DATA TO EXAMINE —
::::::::

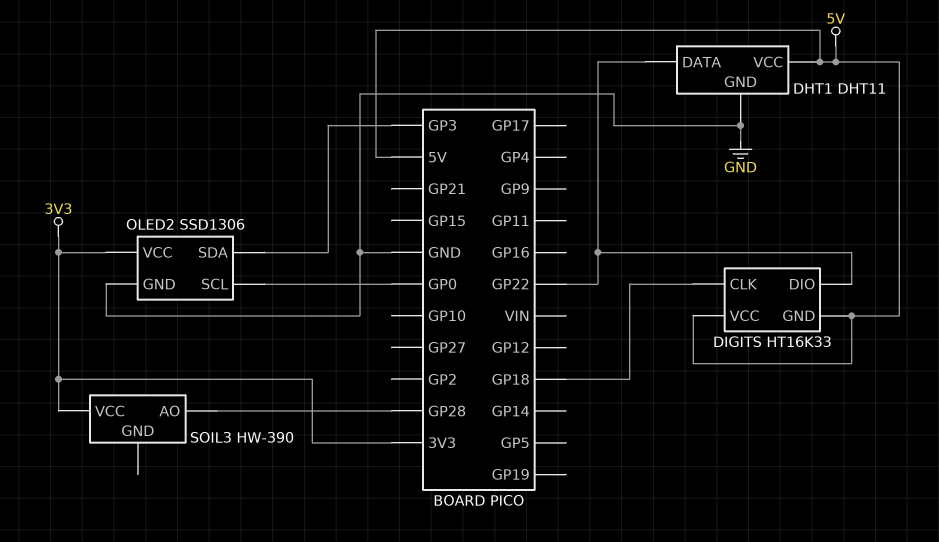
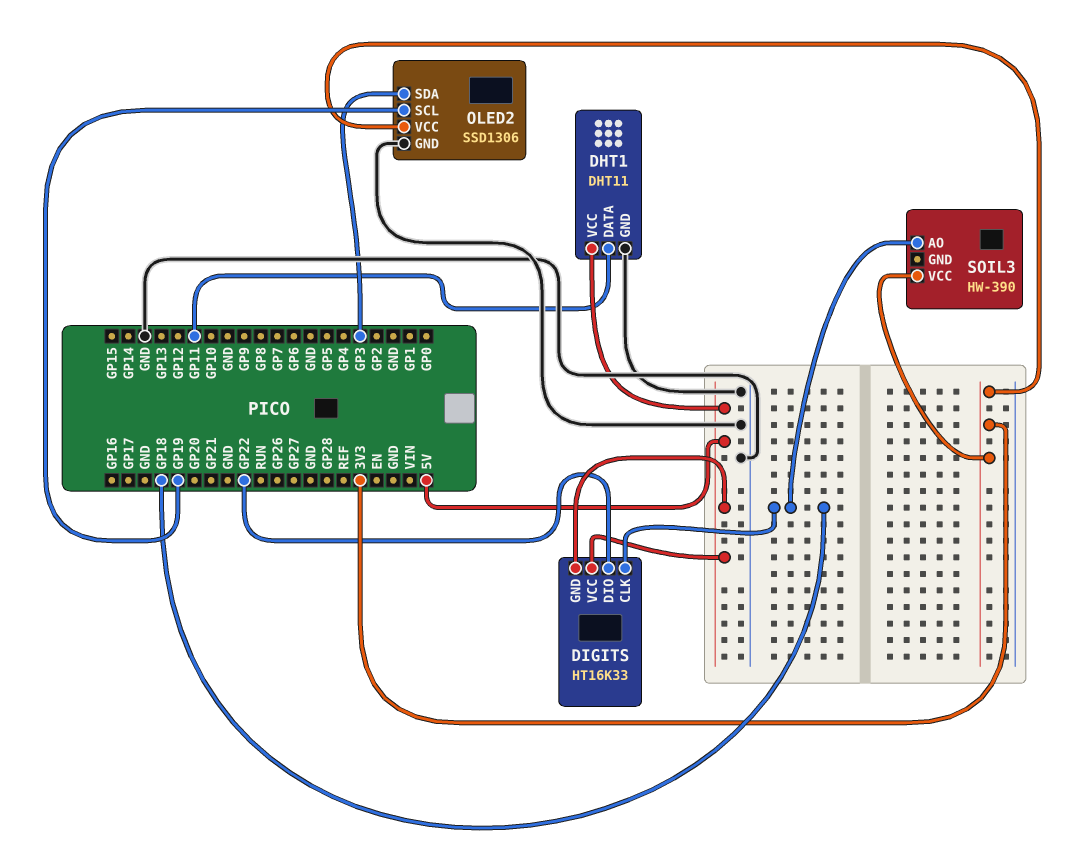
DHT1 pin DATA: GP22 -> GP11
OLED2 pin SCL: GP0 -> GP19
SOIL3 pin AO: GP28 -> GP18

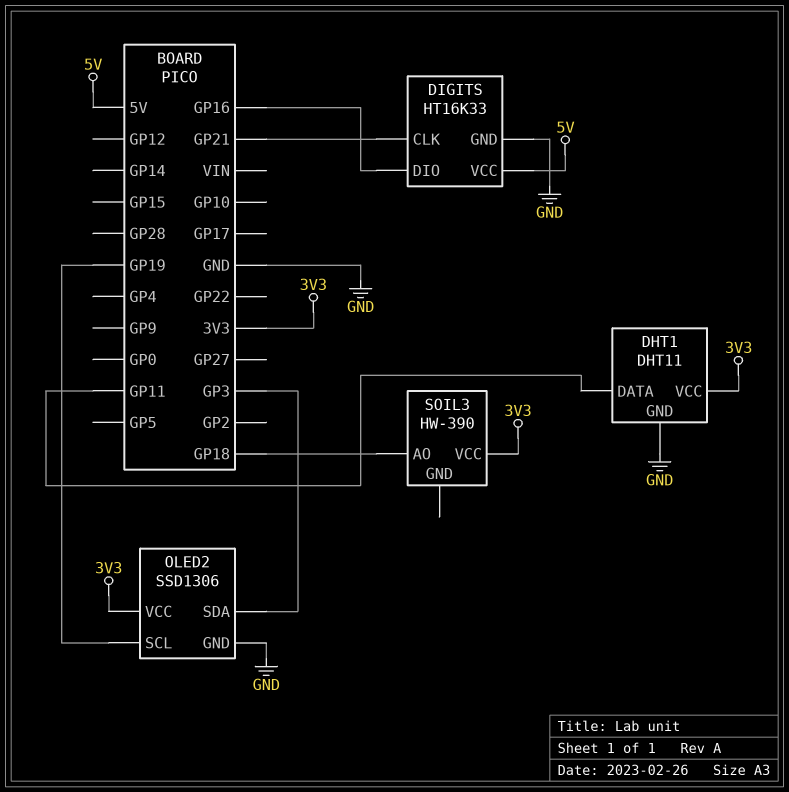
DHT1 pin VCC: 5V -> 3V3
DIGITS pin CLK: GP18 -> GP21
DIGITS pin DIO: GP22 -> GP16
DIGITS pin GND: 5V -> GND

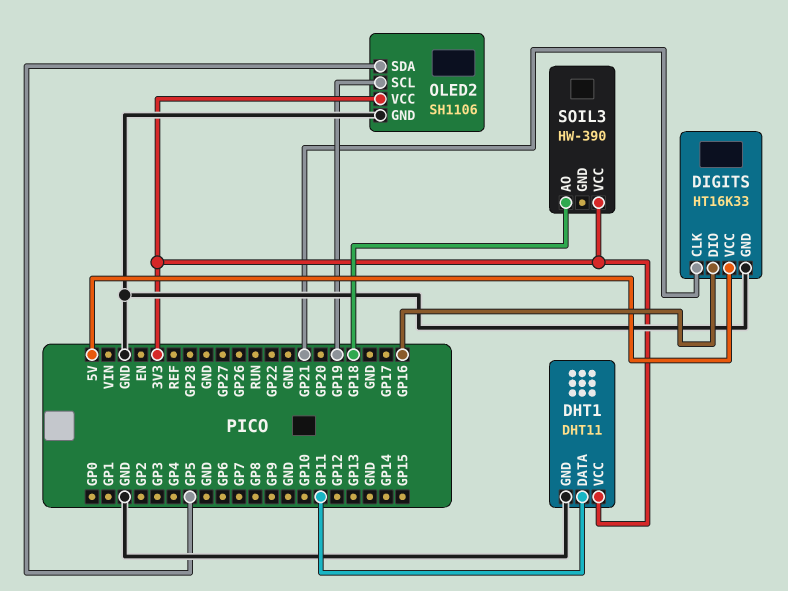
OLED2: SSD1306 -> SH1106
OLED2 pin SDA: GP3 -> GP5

::::::::

EXERCISE OBJECTIVE — Go through the material line by line. Show each line that contains the string "DIGITS".

EXERCISE RESULT —
DIGITS pin CLK: GP18 -> GP21
DIGITS pin DIO: GP22 -> GP16
DIGITS pin GND: 5V -> GND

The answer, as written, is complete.